WHAT YOU WILL DO => Place each line, from the line containing "Elected (488, 20)" through the line containing "Chris Peabody (488, 96)" inclusive, into a JSON list of strings with one string per line, omitting blank lines.

RECORD SET =>

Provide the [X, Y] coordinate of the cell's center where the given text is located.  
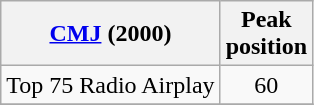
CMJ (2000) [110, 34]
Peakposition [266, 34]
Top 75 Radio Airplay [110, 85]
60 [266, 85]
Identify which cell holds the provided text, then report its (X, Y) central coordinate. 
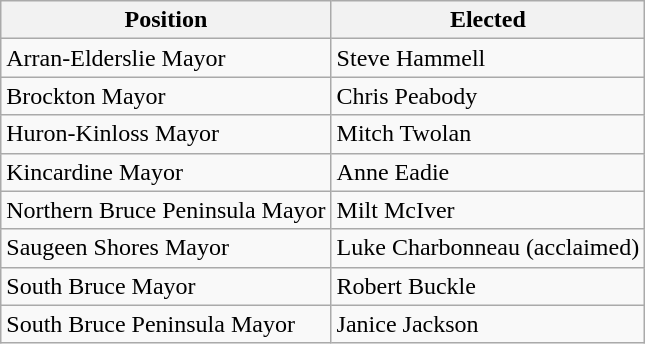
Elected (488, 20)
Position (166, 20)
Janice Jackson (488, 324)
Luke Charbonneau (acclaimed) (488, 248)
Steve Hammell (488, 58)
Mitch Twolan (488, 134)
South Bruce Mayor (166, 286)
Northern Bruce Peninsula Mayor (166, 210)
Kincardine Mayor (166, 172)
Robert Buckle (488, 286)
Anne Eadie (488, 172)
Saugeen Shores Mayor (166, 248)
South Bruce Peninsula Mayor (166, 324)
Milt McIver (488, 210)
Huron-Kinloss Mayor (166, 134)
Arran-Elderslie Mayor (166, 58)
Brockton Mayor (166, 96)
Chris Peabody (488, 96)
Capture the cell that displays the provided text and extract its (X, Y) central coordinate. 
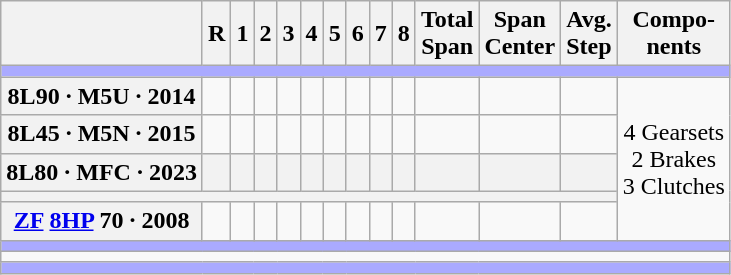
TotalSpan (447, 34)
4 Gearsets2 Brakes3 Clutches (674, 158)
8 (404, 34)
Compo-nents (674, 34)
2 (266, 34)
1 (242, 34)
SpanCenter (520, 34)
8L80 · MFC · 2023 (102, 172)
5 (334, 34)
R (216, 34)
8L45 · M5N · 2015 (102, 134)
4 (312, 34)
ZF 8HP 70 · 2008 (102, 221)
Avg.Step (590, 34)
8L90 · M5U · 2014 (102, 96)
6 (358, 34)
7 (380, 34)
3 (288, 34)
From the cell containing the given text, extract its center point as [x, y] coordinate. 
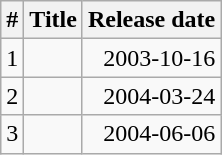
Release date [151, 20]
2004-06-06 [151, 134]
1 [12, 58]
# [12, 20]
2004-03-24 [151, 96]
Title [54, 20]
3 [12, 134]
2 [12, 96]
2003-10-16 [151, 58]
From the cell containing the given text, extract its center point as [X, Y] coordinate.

ANSWER FOR THIS EXERCISE =>
[
  "Elected (488, 20)",
  "Position (166, 20)",
  "Janice Jackson (488, 324)",
  "Luke Charbonneau (acclaimed) (488, 248)",
  "Steve Hammell (488, 58)",
  "Mitch Twolan (488, 134)",
  "South Bruce Mayor (166, 286)",
  "Northern Bruce Peninsula Mayor (166, 210)",
  "Kincardine Mayor (166, 172)",
  "Robert Buckle (488, 286)",
  "Anne Eadie (488, 172)",
  "Saugeen Shores Mayor (166, 248)",
  "South Bruce Peninsula Mayor (166, 324)",
  "Milt McIver (488, 210)",
  "Huron-Kinloss Mayor (166, 134)",
  "Arran-Elderslie Mayor (166, 58)",
  "Brockton Mayor (166, 96)",
  "Chris Peabody (488, 96)"
]